#### Set task:
Copy the listing below word for word, starting at its first line and ending at the line that contains "Detect which cell". Leave the pictures out of your copy.

#### Records for processing:
________________

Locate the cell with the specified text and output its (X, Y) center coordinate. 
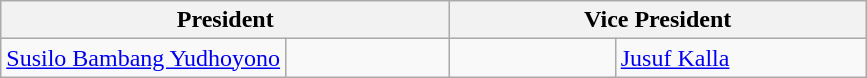
Jusuf Kalla (740, 58)
Susilo Bambang Yudhoyono (144, 58)
Vice President (658, 20)
President (226, 20)
Detect which cell encompasses the target text, then output its (x, y) center coordinate. 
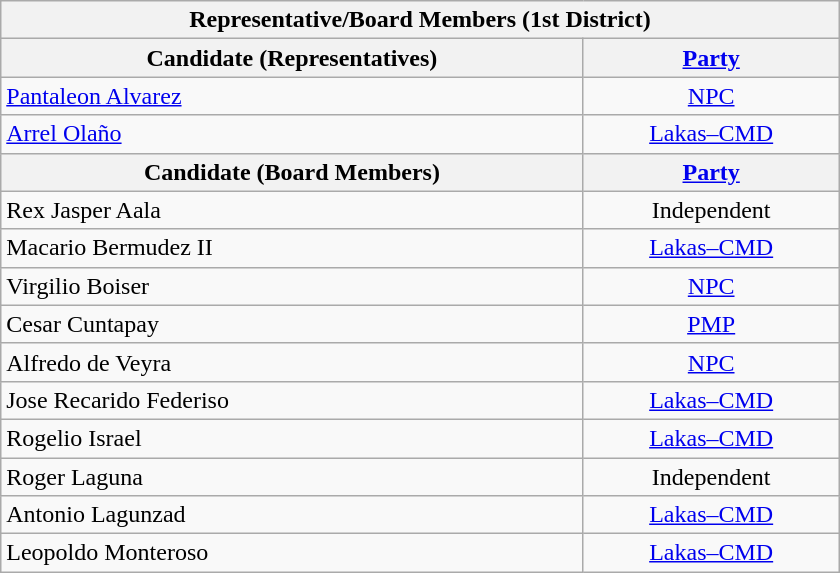
Rogelio Israel (292, 438)
Candidate (Representatives) (292, 58)
Virgilio Boiser (292, 286)
PMP (711, 324)
Rex Jasper Aala (292, 210)
Alfredo de Veyra (292, 362)
Roger Laguna (292, 477)
Leopoldo Monteroso (292, 553)
Candidate (Board Members) (292, 172)
Macario Bermudez II (292, 248)
Arrel Olaño (292, 134)
Representative/Board Members (1st District) (420, 20)
Pantaleon Alvarez (292, 96)
Jose Recarido Federiso (292, 400)
Antonio Lagunzad (292, 515)
Cesar Cuntapay (292, 324)
Identify which cell holds the provided text, then report its [x, y] central coordinate. 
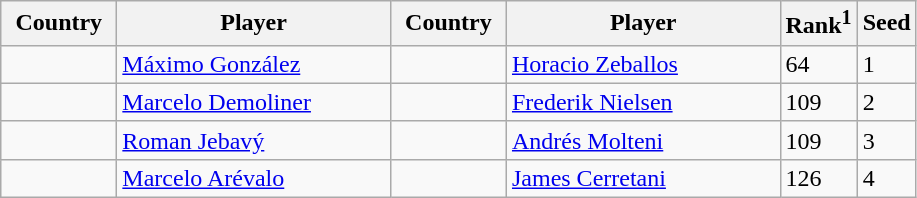
Rank1 [818, 24]
Roman Jebavý [254, 140]
Andrés Molteni [643, 140]
4 [886, 178]
1 [886, 64]
Seed [886, 24]
James Cerretani [643, 178]
2 [886, 102]
Frederik Nielsen [643, 102]
64 [818, 64]
Marcelo Demoliner [254, 102]
Marcelo Arévalo [254, 178]
Horacio Zeballos [643, 64]
126 [818, 178]
3 [886, 140]
Máximo González [254, 64]
Extract the (x, y) coordinate from the center of the cell holding the provided text.  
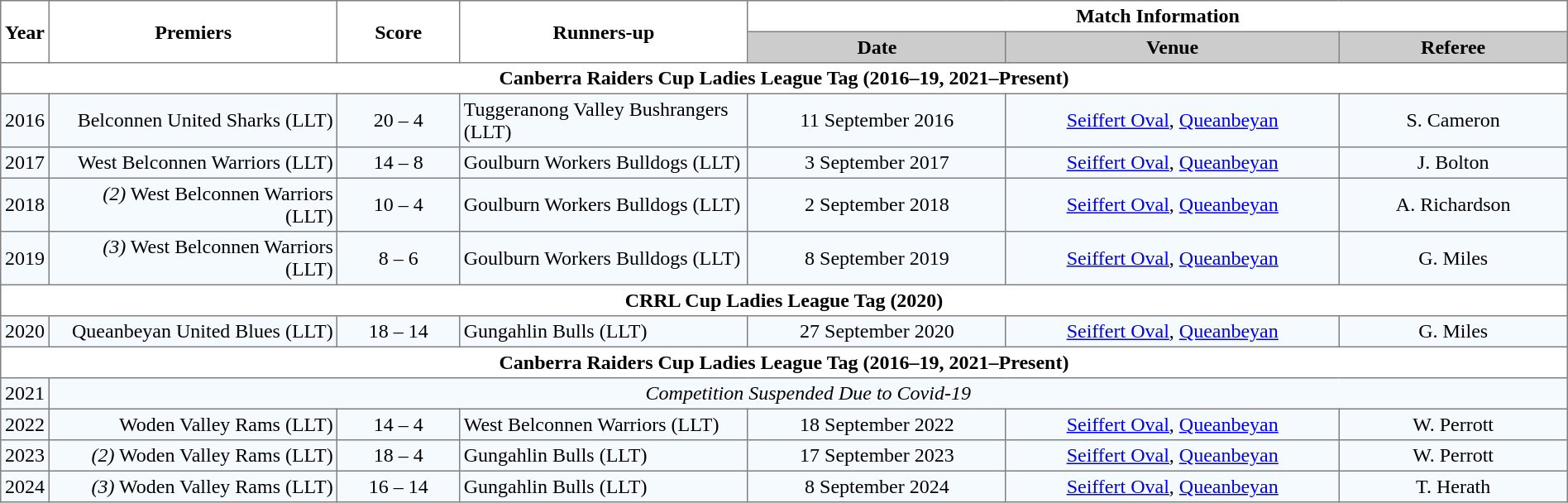
18 – 4 (399, 456)
Date (877, 47)
J. Bolton (1453, 163)
T. Herath (1453, 486)
18 – 14 (399, 332)
3 September 2017 (877, 163)
17 September 2023 (877, 456)
Match Information (1158, 17)
(3) Woden Valley Rams (LLT) (194, 486)
A. Richardson (1453, 204)
8 September 2019 (877, 258)
(2) Woden Valley Rams (LLT) (194, 456)
Venue (1173, 47)
Runners-up (604, 31)
(3) West Belconnen Warriors (LLT) (194, 258)
8 – 6 (399, 258)
2016 (25, 120)
Belconnen United Sharks (LLT) (194, 120)
2020 (25, 332)
Premiers (194, 31)
S. Cameron (1453, 120)
11 September 2016 (877, 120)
Competition Suspended Due to Covid-19 (808, 394)
10 – 4 (399, 204)
Woden Valley Rams (LLT) (194, 424)
Year (25, 31)
2 September 2018 (877, 204)
2021 (25, 394)
2023 (25, 456)
14 – 8 (399, 163)
18 September 2022 (877, 424)
14 – 4 (399, 424)
CRRL Cup Ladies League Tag (2020) (784, 300)
2024 (25, 486)
(2) West Belconnen Warriors (LLT) (194, 204)
2018 (25, 204)
2017 (25, 163)
27 September 2020 (877, 332)
Queanbeyan United Blues (LLT) (194, 332)
2022 (25, 424)
20 – 4 (399, 120)
Referee (1453, 47)
Score (399, 31)
Tuggeranong Valley Bushrangers (LLT) (604, 120)
8 September 2024 (877, 486)
2019 (25, 258)
16 – 14 (399, 486)
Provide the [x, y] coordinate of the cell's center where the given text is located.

________________

#### Task result:
Locate the cell with the specified text and output its (X, Y) center coordinate. 
Jusuf Kalla (740, 58)
Susilo Bambang Yudhoyono (144, 58)
Vice President (658, 20)
President (226, 20)
Detect which cell encompasses the target text, then output its (x, y) center coordinate. 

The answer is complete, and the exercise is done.